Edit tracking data
┄┄┄┄┄┄┄┄┄┄

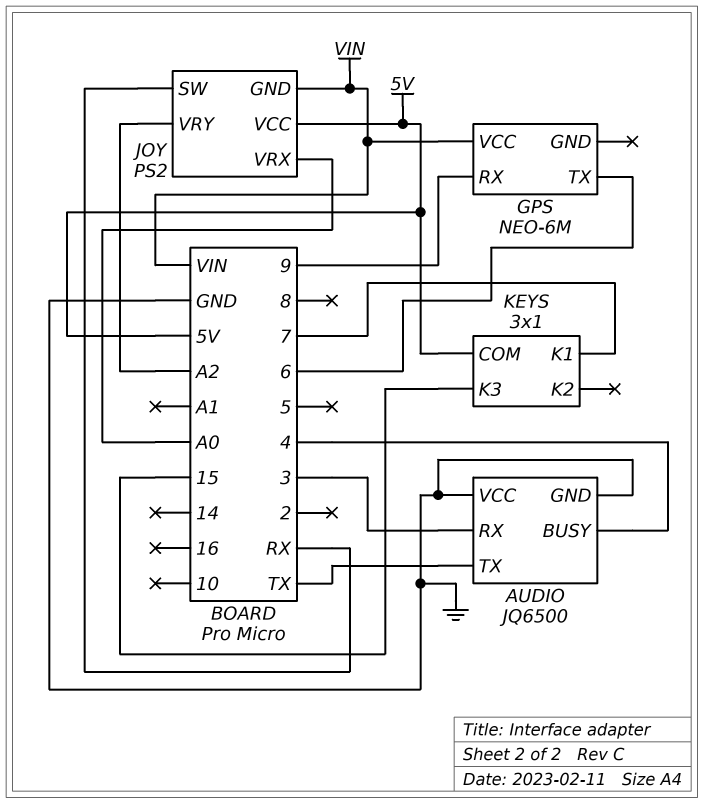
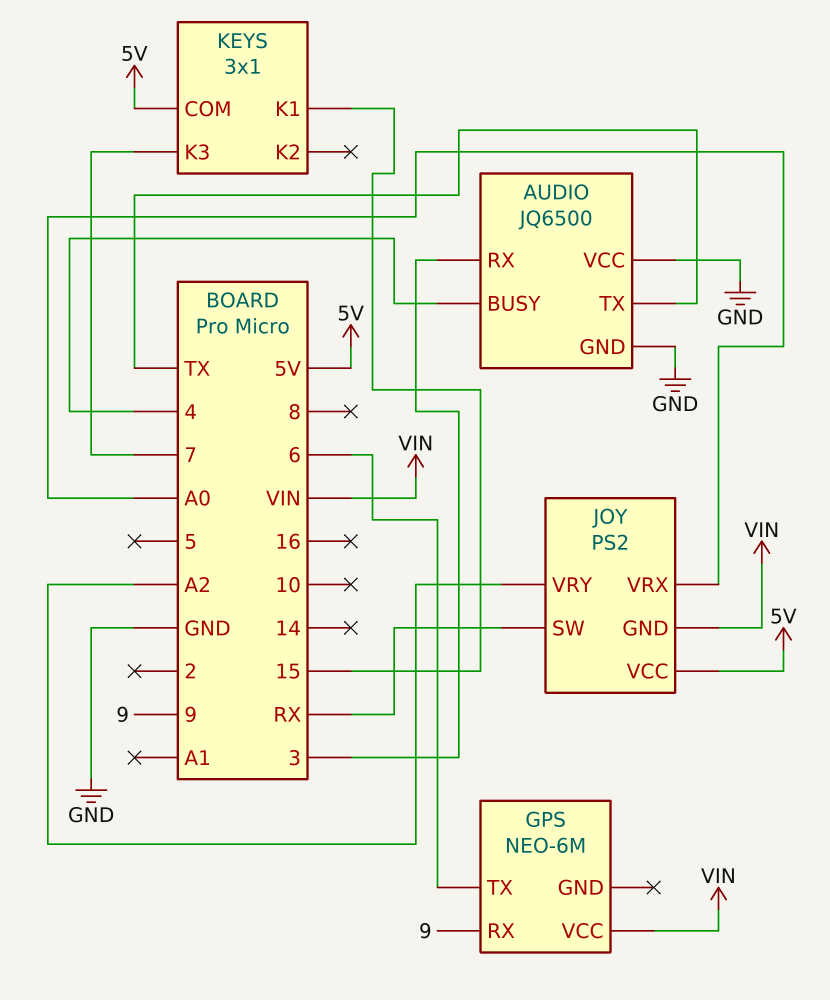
KEYS pin K1: 7 -> 15
KEYS pin K3: 15 -> 7

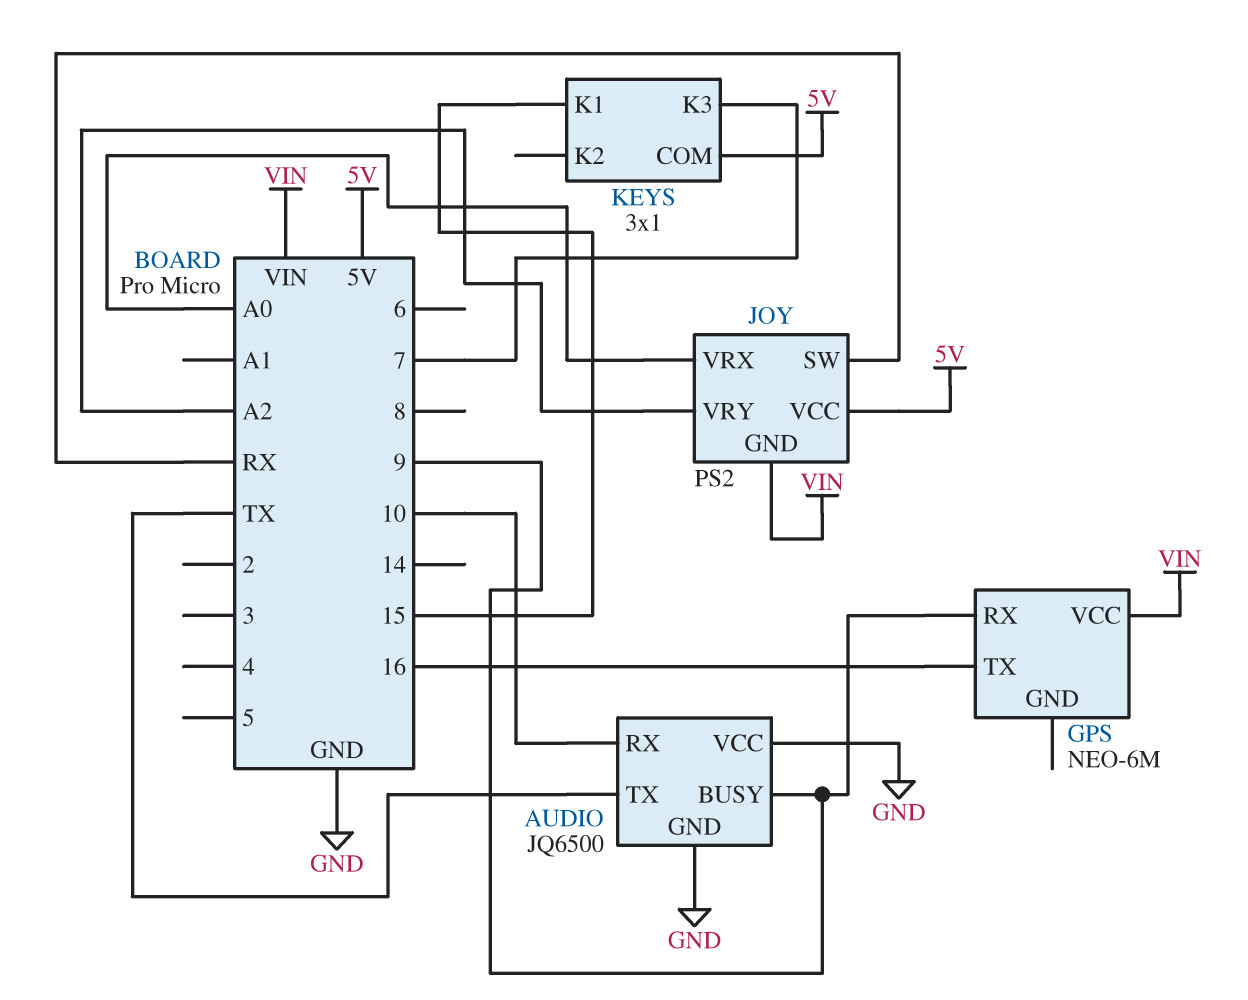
AUDIO pin BUSY: 4 -> 9
AUDIO pin RX: 3 -> 10
GPS pin TX: 6 -> 16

┄┄┄┄┄┄┄┄┄┄

» **Work to complete**: Please print the entries shown above again, exactly, and skip the pictures.

» **Finished task**:
KEYS pin K1: 7 -> 15
KEYS pin K3: 15 -> 7

AUDIO pin BUSY: 4 -> 9
AUDIO pin RX: 3 -> 10
GPS pin TX: 6 -> 16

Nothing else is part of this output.